▶ **EXCERPTED DATA**:

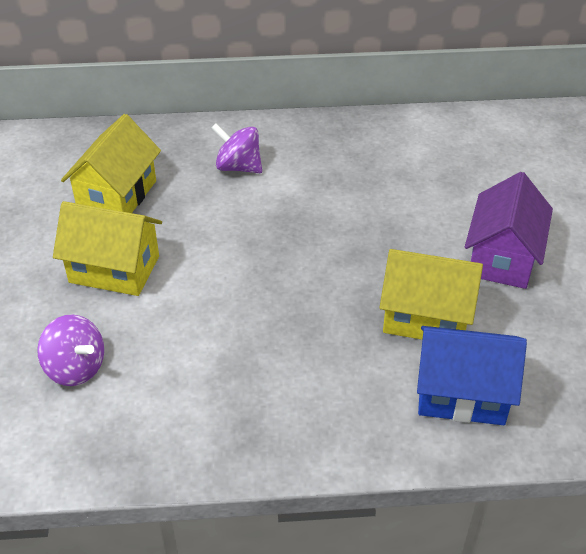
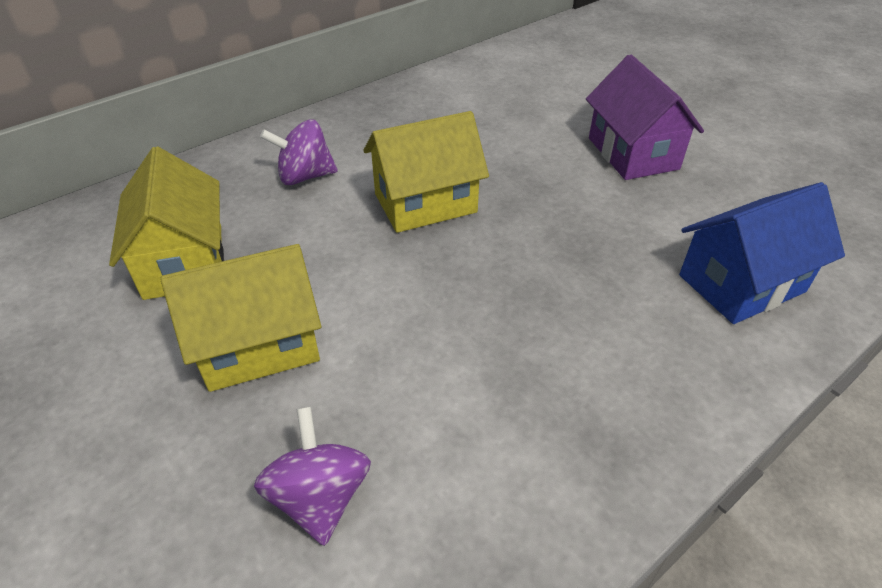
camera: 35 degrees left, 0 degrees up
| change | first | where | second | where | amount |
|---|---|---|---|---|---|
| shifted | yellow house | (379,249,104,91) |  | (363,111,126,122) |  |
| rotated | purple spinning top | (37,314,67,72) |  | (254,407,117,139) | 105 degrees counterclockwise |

▶ **PROBLEM TO SOLVE**: Each line from the one containing "where | amount |" to the final line above should be written out exactly; please omit the others.

▶ **YOUR SOLUTION**:
| change | first | where | second | where | amount |
|---|---|---|---|---|---|
| shifted | yellow house | (379,249,104,91) |  | (363,111,126,122) |  |
| rotated | purple spinning top | (37,314,67,72) |  | (254,407,117,139) | 105 degrees counterclockwise |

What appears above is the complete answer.